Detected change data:
· · · · ·

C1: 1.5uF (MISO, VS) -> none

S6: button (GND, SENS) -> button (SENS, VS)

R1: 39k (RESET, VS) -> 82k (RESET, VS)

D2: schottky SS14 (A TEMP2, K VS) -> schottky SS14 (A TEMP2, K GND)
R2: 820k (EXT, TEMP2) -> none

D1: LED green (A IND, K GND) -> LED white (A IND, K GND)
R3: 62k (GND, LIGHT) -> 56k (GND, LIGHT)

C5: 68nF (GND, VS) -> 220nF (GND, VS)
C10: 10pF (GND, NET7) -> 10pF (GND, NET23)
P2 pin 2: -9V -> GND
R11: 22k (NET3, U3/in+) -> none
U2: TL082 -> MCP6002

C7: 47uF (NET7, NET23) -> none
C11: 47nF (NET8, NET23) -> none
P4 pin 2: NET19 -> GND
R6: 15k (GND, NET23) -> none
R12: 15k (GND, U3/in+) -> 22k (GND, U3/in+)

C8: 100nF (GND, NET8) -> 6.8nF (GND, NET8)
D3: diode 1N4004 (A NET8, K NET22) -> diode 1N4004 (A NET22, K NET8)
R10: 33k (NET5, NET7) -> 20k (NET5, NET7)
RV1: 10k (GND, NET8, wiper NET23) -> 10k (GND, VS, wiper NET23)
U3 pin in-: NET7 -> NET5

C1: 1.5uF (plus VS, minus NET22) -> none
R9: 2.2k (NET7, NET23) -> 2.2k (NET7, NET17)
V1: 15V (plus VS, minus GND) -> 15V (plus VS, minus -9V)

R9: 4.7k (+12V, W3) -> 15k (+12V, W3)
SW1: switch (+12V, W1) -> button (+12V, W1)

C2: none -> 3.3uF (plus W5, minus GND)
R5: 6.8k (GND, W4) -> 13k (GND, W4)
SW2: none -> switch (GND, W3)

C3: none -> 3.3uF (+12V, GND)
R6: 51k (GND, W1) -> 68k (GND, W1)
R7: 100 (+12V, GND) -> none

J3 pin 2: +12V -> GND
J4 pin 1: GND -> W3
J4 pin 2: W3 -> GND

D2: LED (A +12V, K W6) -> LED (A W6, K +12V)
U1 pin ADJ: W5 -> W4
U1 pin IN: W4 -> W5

· · · · ·

* WORK TASK: Your answer should be the lines above from the one containing "D1: LED green" through the one containing "U2: TL082 -> MCP6002", copied exactly and with both ends kept.

* OUTPUT OF THE TASK:
D1: LED green (A IND, K GND) -> LED white (A IND, K GND)
R3: 62k (GND, LIGHT) -> 56k (GND, LIGHT)

C5: 68nF (GND, VS) -> 220nF (GND, VS)
C10: 10pF (GND, NET7) -> 10pF (GND, NET23)
P2 pin 2: -9V -> GND
R11: 22k (NET3, U3/in+) -> none
U2: TL082 -> MCP6002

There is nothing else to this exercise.